#### Exercise task
Give the number of lines containing the word "breast", and nothing else.

#### Region labeling records
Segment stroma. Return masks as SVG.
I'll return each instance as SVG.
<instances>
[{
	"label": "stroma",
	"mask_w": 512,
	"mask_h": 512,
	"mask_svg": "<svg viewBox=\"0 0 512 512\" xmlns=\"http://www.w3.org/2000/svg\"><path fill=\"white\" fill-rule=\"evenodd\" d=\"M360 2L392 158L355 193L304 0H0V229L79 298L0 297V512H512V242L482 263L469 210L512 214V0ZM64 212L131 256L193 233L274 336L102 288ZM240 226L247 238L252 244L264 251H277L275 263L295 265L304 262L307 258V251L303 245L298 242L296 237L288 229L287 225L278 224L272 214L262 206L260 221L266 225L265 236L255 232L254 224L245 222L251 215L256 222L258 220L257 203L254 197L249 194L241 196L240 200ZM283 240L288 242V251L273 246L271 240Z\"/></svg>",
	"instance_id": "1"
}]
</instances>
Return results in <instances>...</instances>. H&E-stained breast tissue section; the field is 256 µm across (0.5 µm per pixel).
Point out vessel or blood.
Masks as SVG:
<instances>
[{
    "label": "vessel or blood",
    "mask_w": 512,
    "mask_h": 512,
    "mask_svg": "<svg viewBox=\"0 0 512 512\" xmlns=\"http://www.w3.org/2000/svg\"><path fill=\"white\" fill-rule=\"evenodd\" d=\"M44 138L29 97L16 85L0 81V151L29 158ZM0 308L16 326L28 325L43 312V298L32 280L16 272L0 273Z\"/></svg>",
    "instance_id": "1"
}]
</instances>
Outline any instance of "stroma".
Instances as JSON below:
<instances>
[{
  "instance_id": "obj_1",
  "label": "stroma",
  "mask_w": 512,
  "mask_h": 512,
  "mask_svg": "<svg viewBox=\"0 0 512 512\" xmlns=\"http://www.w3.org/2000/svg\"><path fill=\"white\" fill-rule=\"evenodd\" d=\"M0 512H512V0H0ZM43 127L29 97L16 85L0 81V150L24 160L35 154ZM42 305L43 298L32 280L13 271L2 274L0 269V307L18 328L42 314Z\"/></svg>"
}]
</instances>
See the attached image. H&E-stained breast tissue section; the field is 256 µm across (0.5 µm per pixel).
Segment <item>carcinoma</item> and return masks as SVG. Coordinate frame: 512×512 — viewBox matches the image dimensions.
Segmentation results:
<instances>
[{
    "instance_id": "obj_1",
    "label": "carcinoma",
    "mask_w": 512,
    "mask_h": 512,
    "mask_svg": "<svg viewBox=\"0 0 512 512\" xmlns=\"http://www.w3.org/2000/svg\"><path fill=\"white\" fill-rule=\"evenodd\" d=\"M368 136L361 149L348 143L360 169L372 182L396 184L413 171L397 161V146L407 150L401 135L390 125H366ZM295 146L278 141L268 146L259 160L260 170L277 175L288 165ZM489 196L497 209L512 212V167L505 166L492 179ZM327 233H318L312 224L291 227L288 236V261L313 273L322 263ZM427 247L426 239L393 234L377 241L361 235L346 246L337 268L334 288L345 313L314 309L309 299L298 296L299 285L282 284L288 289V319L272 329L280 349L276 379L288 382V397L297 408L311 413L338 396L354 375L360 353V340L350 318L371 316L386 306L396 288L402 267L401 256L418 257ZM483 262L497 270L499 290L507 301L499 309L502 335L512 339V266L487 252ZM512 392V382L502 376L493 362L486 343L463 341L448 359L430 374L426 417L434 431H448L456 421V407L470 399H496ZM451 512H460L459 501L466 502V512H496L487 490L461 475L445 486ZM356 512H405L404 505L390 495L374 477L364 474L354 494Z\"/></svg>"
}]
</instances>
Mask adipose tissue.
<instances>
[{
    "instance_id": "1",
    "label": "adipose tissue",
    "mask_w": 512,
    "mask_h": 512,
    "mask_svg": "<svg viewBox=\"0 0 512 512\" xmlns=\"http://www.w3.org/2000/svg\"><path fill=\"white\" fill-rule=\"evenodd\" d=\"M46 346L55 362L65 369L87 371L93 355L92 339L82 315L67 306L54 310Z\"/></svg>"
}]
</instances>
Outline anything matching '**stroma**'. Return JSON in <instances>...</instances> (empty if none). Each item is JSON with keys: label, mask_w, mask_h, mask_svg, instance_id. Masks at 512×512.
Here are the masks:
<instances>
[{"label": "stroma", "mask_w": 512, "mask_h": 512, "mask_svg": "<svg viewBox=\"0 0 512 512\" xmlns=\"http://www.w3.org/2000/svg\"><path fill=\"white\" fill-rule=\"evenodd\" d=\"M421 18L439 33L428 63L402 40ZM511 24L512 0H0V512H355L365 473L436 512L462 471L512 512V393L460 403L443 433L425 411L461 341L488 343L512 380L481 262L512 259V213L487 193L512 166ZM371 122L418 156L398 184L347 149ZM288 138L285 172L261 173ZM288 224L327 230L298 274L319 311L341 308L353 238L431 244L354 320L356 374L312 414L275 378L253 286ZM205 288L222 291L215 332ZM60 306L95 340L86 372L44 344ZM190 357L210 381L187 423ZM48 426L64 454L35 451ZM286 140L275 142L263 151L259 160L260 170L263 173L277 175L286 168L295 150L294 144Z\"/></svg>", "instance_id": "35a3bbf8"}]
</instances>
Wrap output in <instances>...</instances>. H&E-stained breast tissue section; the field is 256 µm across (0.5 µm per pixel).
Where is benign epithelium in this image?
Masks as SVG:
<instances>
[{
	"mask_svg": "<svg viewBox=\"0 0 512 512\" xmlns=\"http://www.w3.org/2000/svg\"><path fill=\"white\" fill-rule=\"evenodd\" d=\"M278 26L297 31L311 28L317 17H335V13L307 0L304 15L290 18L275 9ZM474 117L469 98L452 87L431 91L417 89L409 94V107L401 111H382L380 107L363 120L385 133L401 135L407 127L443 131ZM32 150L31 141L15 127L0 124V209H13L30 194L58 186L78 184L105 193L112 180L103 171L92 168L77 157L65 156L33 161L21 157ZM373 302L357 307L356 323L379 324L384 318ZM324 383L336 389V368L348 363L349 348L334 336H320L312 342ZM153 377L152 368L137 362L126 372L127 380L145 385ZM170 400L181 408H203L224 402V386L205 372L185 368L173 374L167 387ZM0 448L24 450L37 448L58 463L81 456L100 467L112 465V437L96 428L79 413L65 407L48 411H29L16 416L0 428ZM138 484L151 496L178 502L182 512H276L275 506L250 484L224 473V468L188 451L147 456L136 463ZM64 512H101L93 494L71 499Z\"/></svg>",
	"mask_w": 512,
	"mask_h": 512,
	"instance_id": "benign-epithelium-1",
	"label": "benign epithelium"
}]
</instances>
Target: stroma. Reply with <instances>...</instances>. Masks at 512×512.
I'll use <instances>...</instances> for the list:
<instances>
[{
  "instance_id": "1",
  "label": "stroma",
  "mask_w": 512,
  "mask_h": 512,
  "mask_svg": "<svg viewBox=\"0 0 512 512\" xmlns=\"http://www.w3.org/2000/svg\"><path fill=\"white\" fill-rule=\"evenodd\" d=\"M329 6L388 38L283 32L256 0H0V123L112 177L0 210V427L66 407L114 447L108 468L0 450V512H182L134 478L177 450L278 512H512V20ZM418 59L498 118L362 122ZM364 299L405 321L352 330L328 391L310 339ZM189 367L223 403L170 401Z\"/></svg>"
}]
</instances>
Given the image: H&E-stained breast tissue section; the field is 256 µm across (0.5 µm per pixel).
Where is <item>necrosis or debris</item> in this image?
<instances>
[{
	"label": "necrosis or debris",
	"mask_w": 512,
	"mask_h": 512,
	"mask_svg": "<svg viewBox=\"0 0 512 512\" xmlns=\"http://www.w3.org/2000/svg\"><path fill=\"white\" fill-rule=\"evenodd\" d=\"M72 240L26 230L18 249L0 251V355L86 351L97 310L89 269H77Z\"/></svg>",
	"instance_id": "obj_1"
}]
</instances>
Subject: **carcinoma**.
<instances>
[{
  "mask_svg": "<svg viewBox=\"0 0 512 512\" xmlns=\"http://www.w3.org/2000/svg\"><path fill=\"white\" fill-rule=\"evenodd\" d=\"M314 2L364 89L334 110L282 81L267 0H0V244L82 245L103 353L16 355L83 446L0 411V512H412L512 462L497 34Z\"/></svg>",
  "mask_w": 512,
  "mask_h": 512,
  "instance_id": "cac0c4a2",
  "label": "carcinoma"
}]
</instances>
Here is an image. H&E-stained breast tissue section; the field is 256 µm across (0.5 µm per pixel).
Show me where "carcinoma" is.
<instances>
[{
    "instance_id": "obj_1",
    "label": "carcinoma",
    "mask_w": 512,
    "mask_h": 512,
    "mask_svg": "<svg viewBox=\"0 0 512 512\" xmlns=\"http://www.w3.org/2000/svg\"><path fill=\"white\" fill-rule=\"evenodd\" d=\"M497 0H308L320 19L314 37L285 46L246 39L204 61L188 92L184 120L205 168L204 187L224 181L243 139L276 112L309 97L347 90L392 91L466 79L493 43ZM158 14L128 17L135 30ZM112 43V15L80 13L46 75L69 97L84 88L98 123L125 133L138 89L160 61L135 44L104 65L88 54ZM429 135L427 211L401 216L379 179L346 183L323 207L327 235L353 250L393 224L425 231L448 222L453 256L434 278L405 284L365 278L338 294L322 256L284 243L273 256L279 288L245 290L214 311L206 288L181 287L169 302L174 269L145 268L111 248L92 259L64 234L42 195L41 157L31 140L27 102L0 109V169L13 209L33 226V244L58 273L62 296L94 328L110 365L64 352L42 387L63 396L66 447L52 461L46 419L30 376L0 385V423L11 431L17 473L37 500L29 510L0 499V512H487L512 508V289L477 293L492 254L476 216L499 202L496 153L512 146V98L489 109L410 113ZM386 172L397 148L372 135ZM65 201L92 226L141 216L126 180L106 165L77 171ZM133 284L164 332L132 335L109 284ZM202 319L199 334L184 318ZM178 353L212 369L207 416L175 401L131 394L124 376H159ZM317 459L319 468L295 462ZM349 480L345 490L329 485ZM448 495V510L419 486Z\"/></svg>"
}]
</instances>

#### Exercise response
5